**Records for the task:**

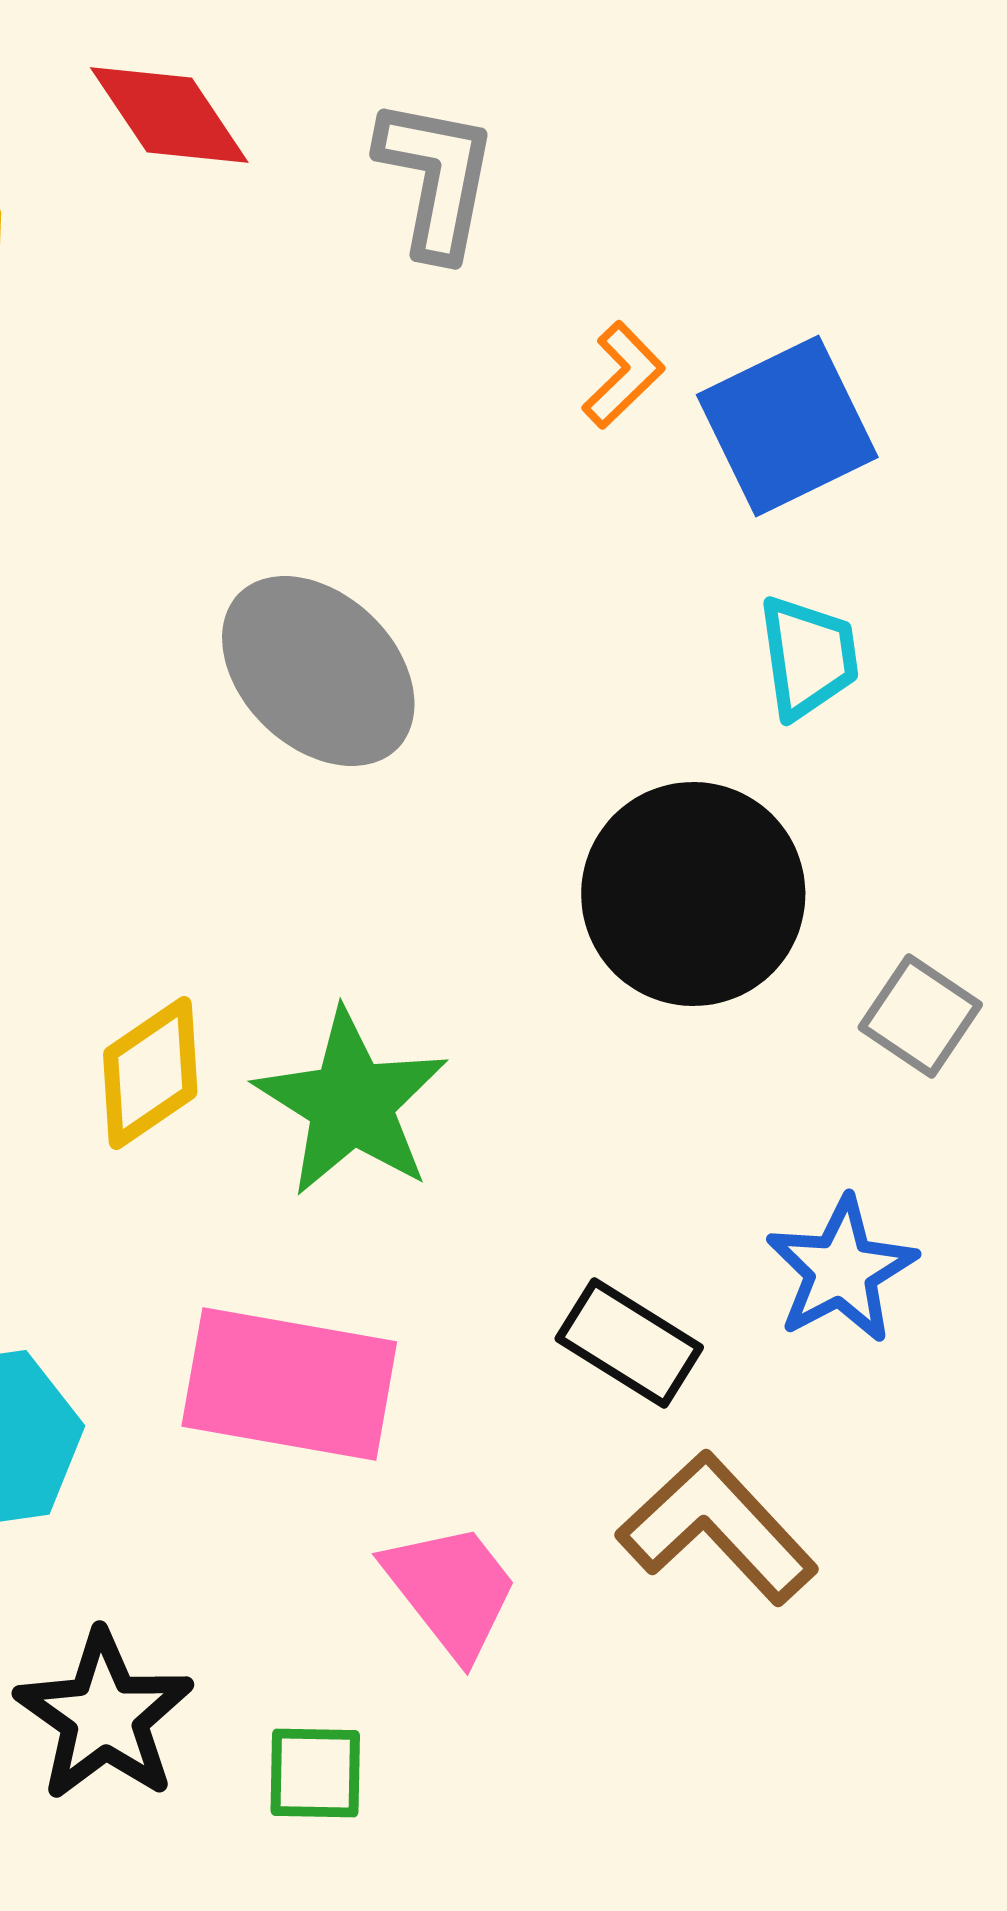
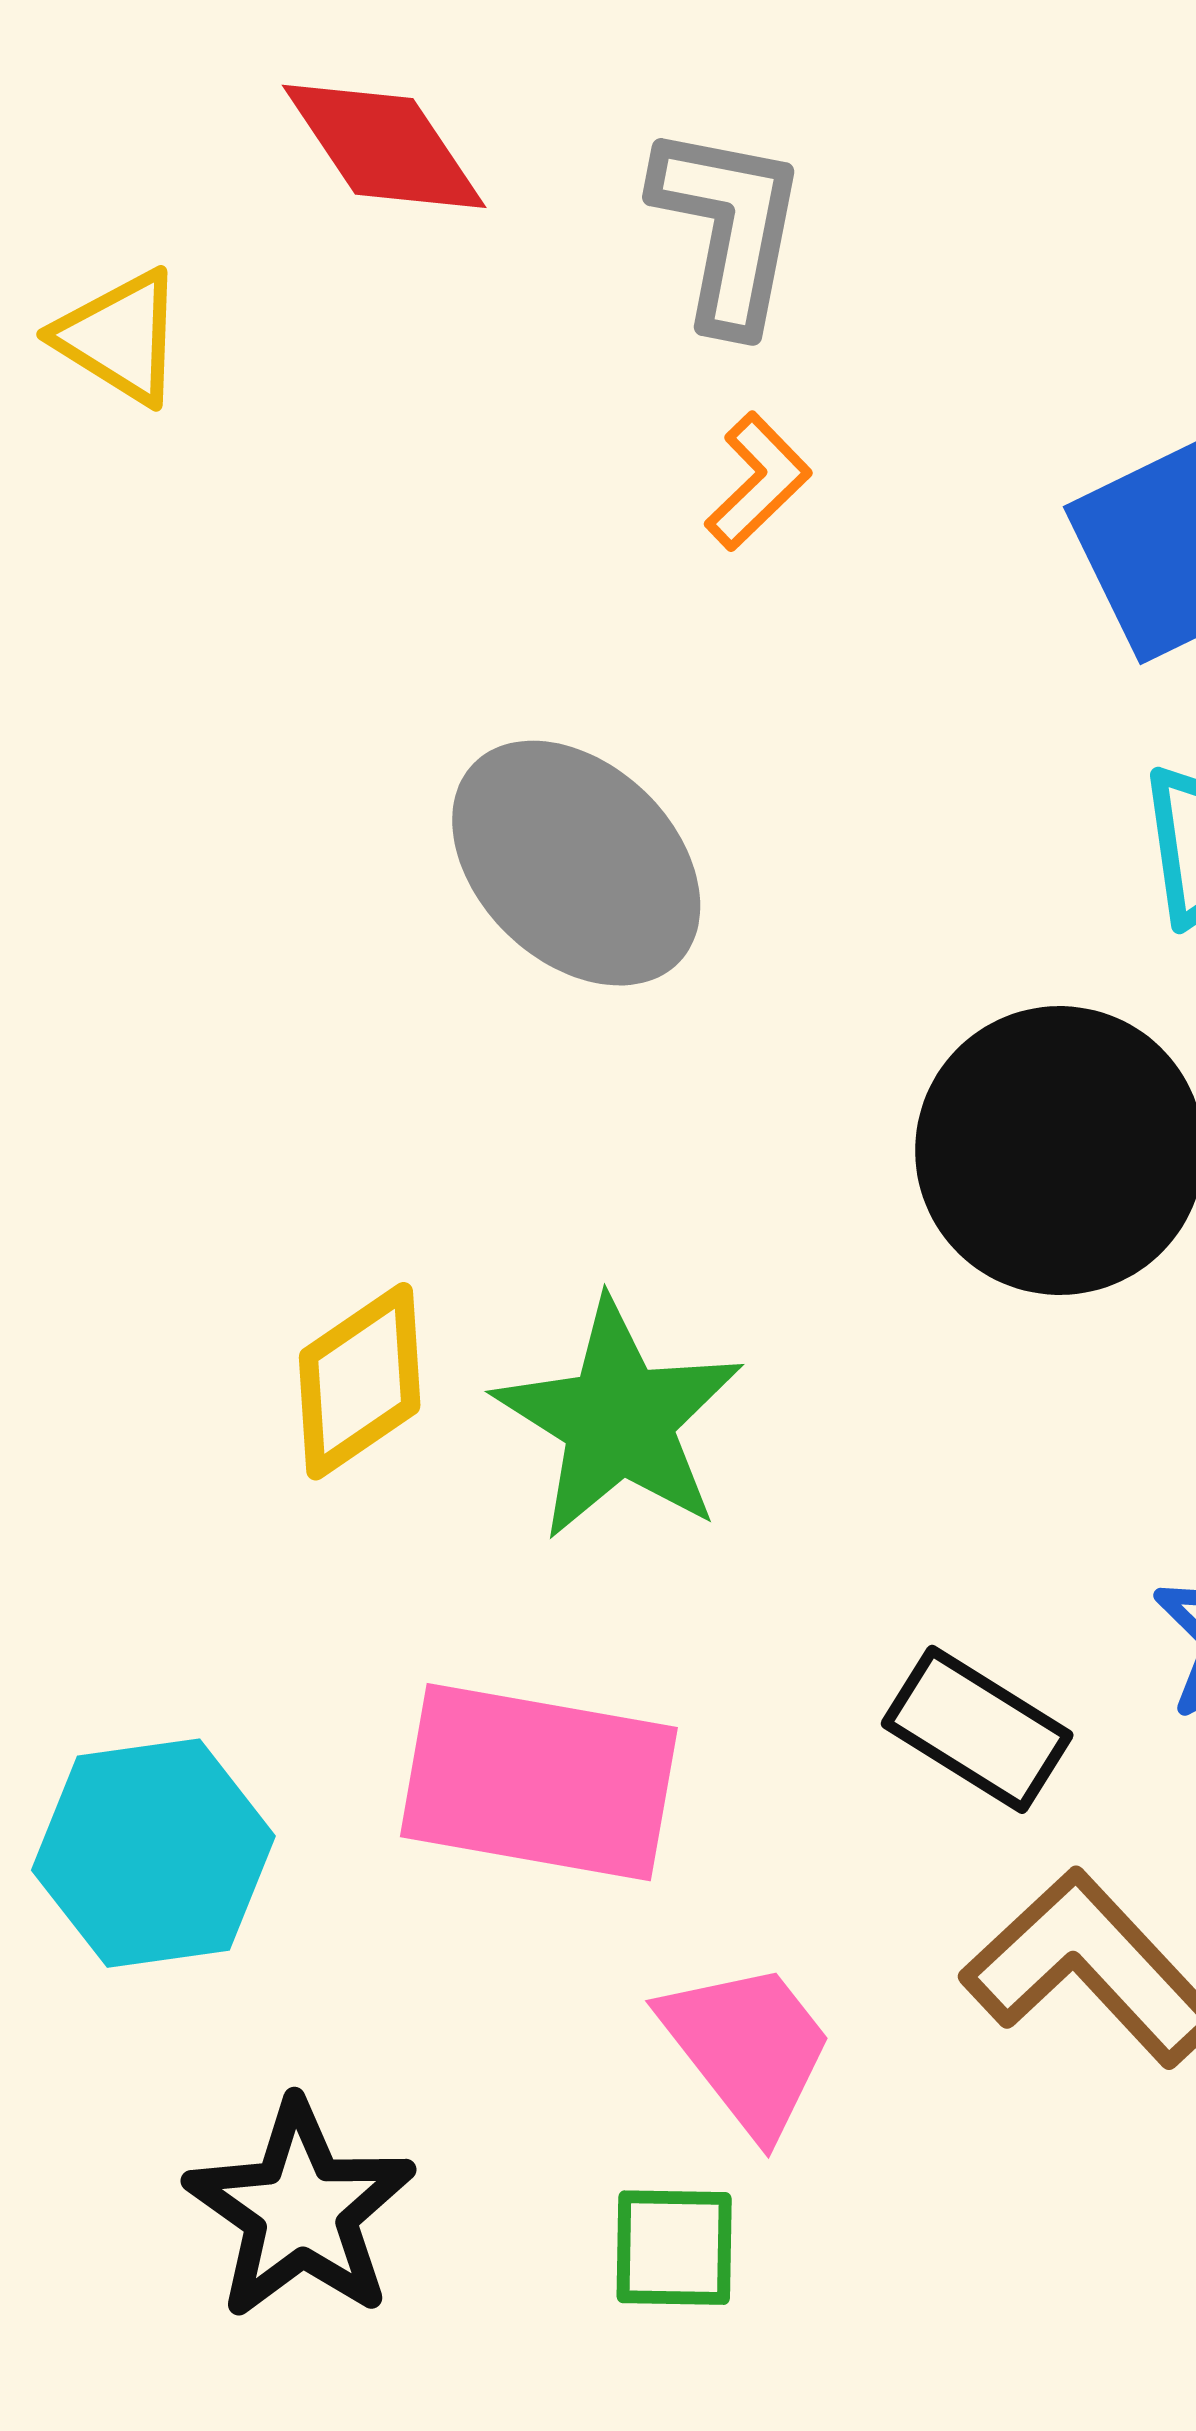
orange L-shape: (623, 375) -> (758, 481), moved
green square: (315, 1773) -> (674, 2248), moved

...

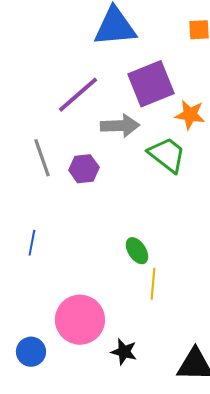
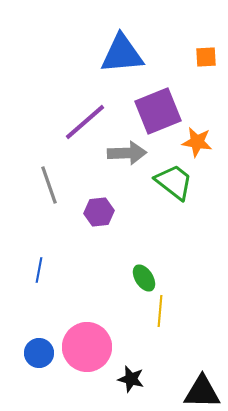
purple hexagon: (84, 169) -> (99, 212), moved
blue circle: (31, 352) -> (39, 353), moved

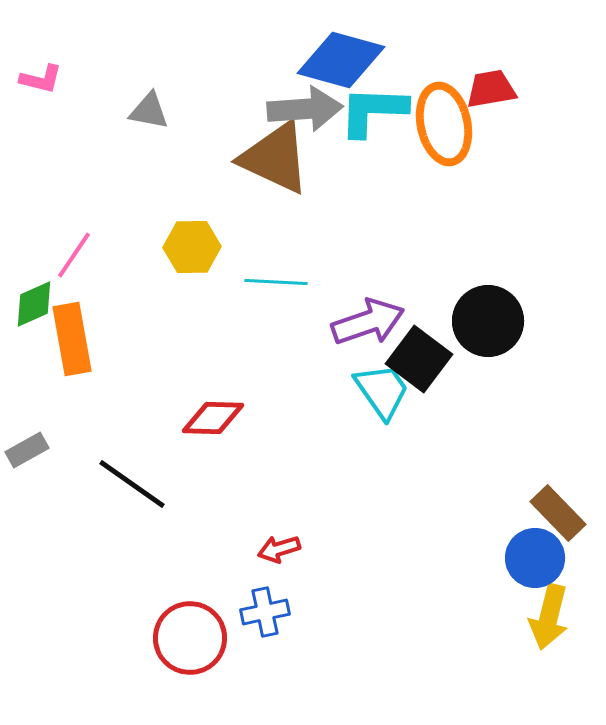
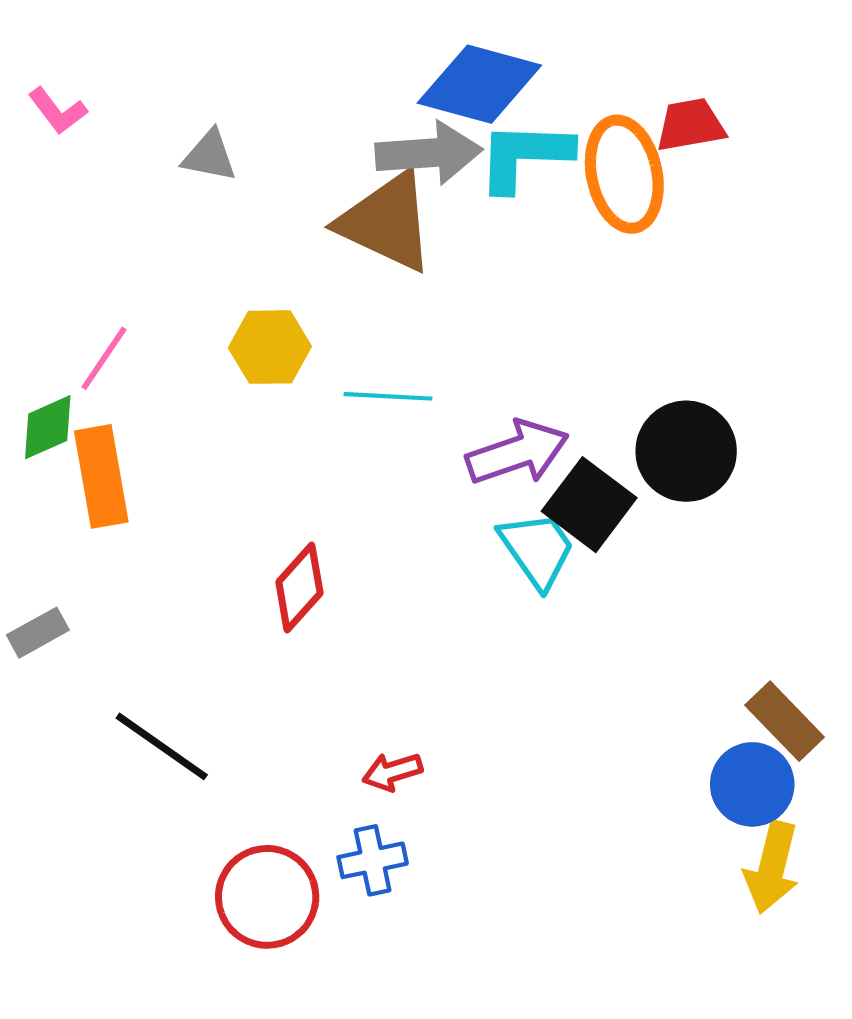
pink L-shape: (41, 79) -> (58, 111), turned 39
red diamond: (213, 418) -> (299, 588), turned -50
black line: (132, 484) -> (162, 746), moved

**Task details:** Give back exactly the lines of the listing above from the one that contains "purple hexagon: (84, 169) -> (99, 212), moved" up to and including the one that contains "black line: (132, 484) -> (162, 746), moved", but not the pictures, and no other lines.

**Solution for this problem:**
purple hexagon: (84, 169) -> (99, 212), moved
blue circle: (31, 352) -> (39, 353), moved

pink L-shape: (41, 79) -> (58, 111), turned 39
red diamond: (213, 418) -> (299, 588), turned -50
black line: (132, 484) -> (162, 746), moved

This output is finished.